What you should do - Could you reproduce, from the records below, everything from the line with "orange phone: 5 -> 7" down to the line with "black eraser: 3 -> 0", keeping both of those lines and changing nothing?

Record excerpts -
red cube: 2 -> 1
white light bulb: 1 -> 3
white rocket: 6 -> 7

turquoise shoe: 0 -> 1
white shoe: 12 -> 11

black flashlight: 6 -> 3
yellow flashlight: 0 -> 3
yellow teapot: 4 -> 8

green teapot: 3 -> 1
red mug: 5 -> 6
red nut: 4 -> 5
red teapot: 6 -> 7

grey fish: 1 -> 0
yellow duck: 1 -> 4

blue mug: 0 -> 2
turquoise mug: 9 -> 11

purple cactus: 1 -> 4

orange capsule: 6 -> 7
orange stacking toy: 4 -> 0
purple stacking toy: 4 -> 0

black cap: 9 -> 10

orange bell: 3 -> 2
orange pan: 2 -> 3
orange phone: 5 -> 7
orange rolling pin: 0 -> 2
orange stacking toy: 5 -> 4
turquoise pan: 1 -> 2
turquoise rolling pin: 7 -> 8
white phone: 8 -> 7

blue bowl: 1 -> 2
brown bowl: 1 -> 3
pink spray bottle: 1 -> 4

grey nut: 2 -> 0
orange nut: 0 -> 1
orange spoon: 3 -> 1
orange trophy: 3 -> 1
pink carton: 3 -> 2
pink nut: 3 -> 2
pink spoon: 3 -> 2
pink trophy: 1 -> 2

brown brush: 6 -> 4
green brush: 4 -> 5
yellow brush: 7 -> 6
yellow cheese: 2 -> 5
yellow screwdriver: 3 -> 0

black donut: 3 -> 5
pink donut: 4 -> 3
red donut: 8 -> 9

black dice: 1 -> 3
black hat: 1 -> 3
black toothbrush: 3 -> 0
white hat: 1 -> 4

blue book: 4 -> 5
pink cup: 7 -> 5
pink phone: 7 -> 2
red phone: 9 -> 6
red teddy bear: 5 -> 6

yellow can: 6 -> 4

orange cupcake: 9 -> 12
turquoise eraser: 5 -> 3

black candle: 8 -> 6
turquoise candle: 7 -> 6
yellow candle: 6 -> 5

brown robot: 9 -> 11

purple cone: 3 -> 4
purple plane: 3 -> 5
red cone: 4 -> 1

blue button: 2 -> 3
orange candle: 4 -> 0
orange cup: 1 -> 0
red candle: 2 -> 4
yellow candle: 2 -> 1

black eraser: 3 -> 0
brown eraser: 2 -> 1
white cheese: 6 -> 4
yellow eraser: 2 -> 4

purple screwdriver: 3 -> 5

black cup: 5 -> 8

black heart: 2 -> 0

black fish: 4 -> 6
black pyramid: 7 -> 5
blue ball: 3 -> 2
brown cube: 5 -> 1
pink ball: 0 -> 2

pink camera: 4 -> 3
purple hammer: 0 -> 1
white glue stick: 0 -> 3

Answer for this exercise -
orange phone: 5 -> 7
orange rolling pin: 0 -> 2
orange stacking toy: 5 -> 4
turquoise pan: 1 -> 2
turquoise rolling pin: 7 -> 8
white phone: 8 -> 7

blue bowl: 1 -> 2
brown bowl: 1 -> 3
pink spray bottle: 1 -> 4

grey nut: 2 -> 0
orange nut: 0 -> 1
orange spoon: 3 -> 1
orange trophy: 3 -> 1
pink carton: 3 -> 2
pink nut: 3 -> 2
pink spoon: 3 -> 2
pink trophy: 1 -> 2

brown brush: 6 -> 4
green brush: 4 -> 5
yellow brush: 7 -> 6
yellow cheese: 2 -> 5
yellow screwdriver: 3 -> 0

black donut: 3 -> 5
pink donut: 4 -> 3
red donut: 8 -> 9

black dice: 1 -> 3
black hat: 1 -> 3
black toothbrush: 3 -> 0
white hat: 1 -> 4

blue book: 4 -> 5
pink cup: 7 -> 5
pink phone: 7 -> 2
red phone: 9 -> 6
red teddy bear: 5 -> 6

yellow can: 6 -> 4

orange cupcake: 9 -> 12
turquoise eraser: 5 -> 3

black candle: 8 -> 6
turquoise candle: 7 -> 6
yellow candle: 6 -> 5

brown robot: 9 -> 11

purple cone: 3 -> 4
purple plane: 3 -> 5
red cone: 4 -> 1

blue button: 2 -> 3
orange candle: 4 -> 0
orange cup: 1 -> 0
red candle: 2 -> 4
yellow candle: 2 -> 1

black eraser: 3 -> 0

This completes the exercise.